Task instructions: The data is to be repeated exactly, with the images removed.

Stored dataset items

◇ ◇ ◇

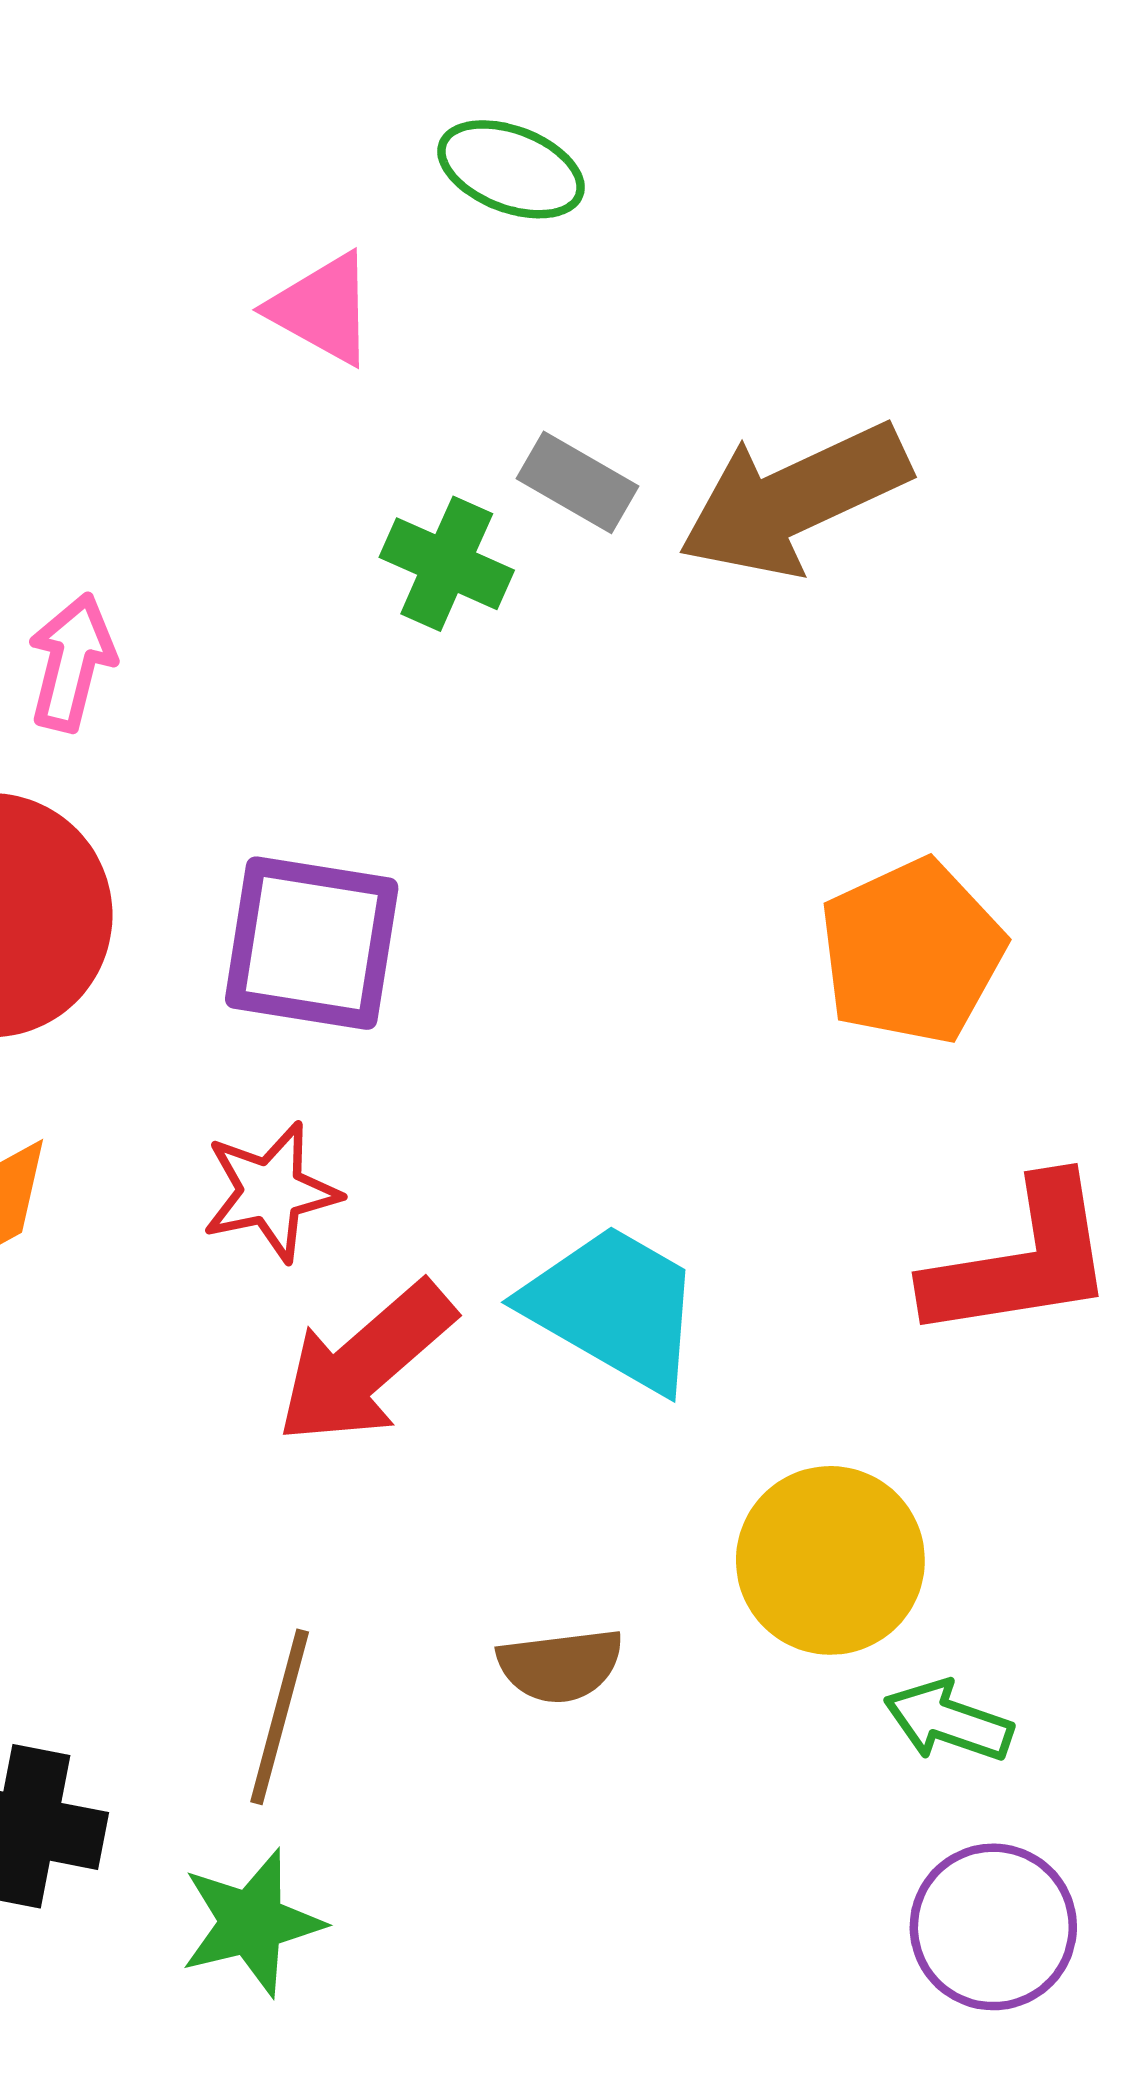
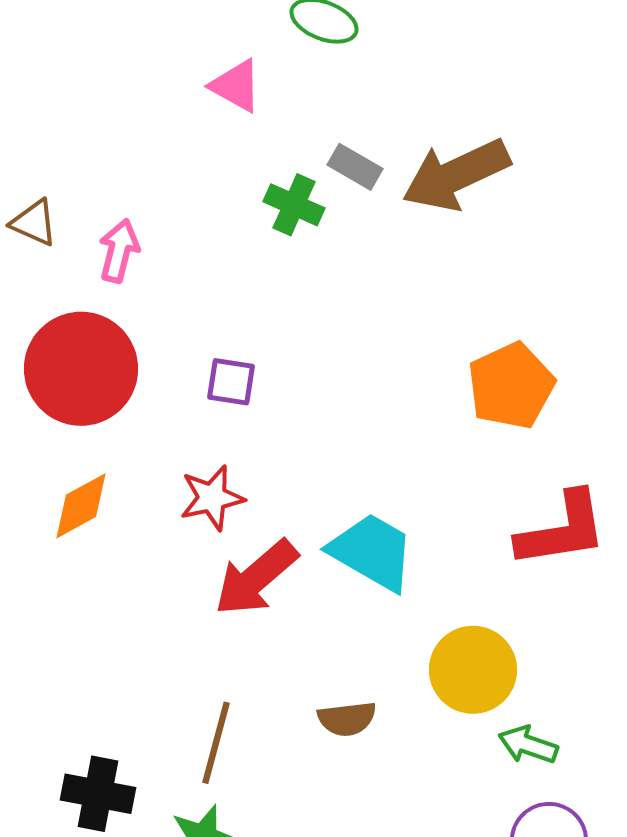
purple square: (312, 943) -> (231, 382), size x0.6

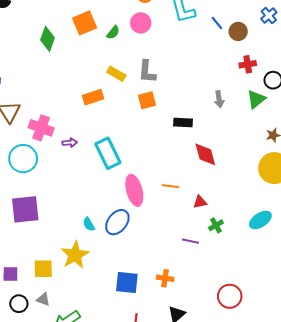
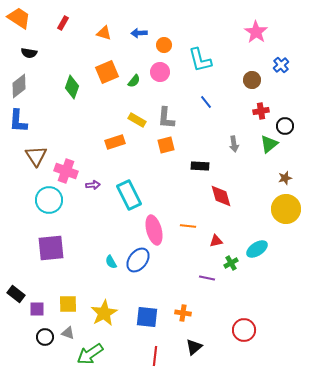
blue line: (217, 23) -> (206, 102), moved
cyan ellipse: (260, 220) -> (257, 249), moved
yellow star: (75, 255) -> (104, 313), moved

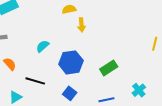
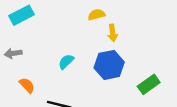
blue hexagon: (71, 62) -> (109, 65), moved

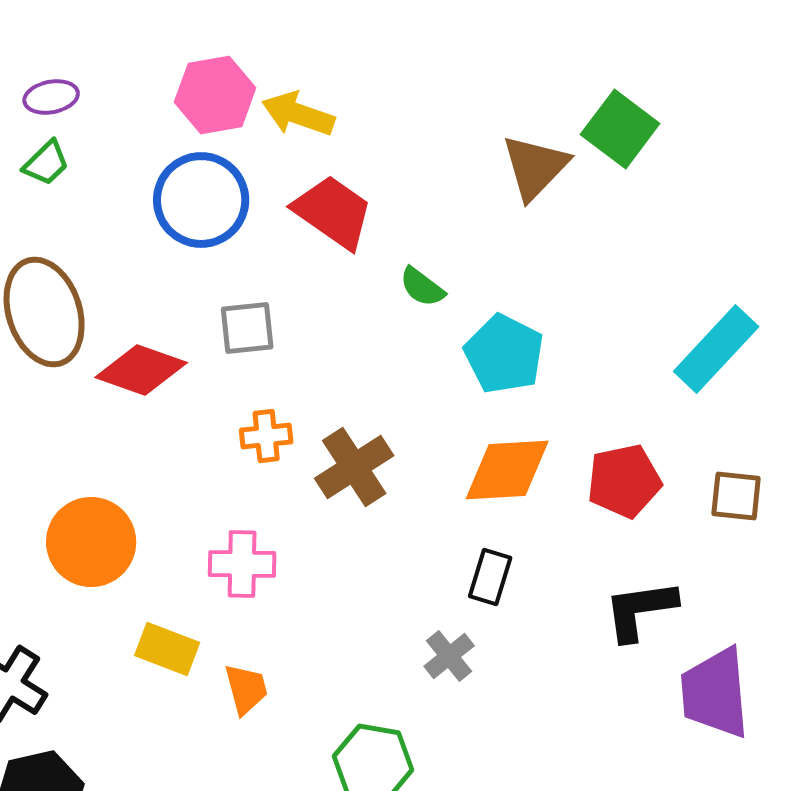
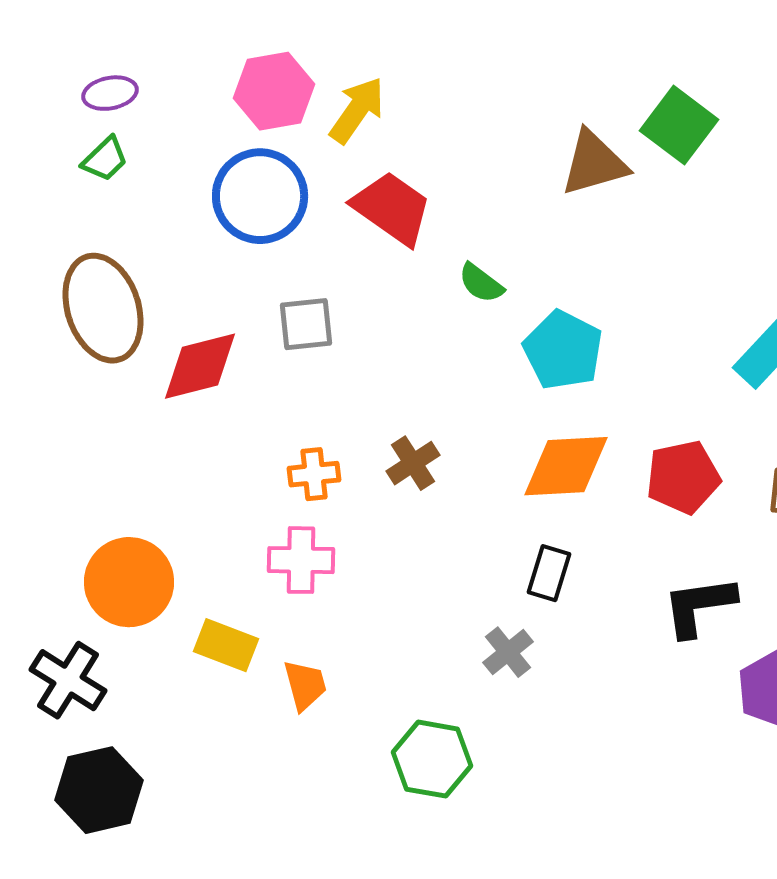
yellow arrow: (298, 114) -> (357, 110), turned 106
brown triangle: (535, 167) -> (594, 163), turned 30
red diamond: (141, 370) -> (200, 366), turned -34
orange cross: (266, 436) -> (314, 474), moved
brown cross: (354, 467) -> (413, 463), size x0.7
orange circle: (91, 542) -> (129, 582), moved

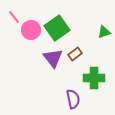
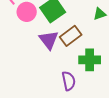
brown rectangle: (75, 54) -> (71, 36), size x1.5

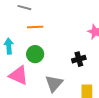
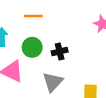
black cross: (79, 59) -> (60, 51), moved

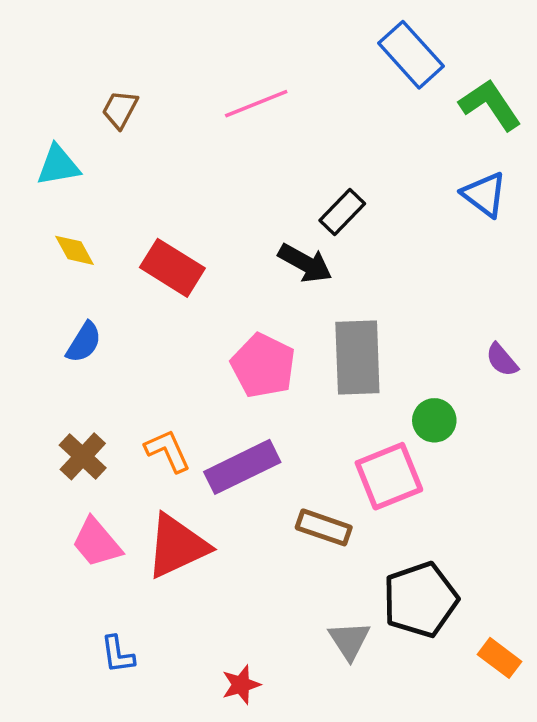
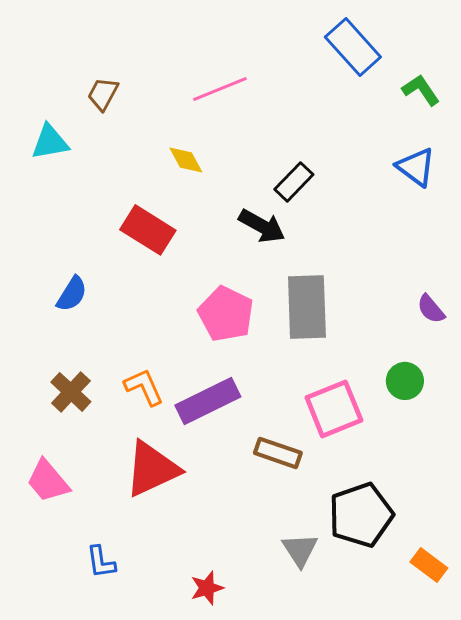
green L-shape: (490, 105) -> (421, 90), size x0.7
yellow diamond: (75, 250) -> (186, 160), moved
green circle: (434, 420) -> (405, 381), moved
pink trapezoid: (97, 543) -> (48, 481), moved

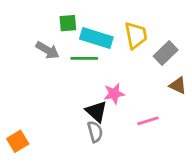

◇ ◇ ◇

Answer to this problem:
purple square: (312, 943) -> (231, 382), size x0.6

blue line: (217, 23) -> (206, 102), moved
cyan ellipse: (260, 220) -> (257, 249), moved
yellow star: (75, 255) -> (104, 313), moved

blue hexagon: (71, 62) -> (109, 65), moved

yellow arrow: (298, 114) -> (357, 110), turned 106
brown triangle: (535, 167) -> (594, 163), turned 30
red diamond: (141, 370) -> (200, 366), turned -34
orange cross: (266, 436) -> (314, 474), moved
brown cross: (354, 467) -> (413, 463), size x0.7
orange circle: (91, 542) -> (129, 582), moved

brown rectangle: (75, 54) -> (71, 36), size x1.5

black cross: (79, 59) -> (60, 51), moved

green L-shape: (490, 105) -> (421, 90), size x0.7
yellow diamond: (75, 250) -> (186, 160), moved
green circle: (434, 420) -> (405, 381), moved
pink trapezoid: (97, 543) -> (48, 481), moved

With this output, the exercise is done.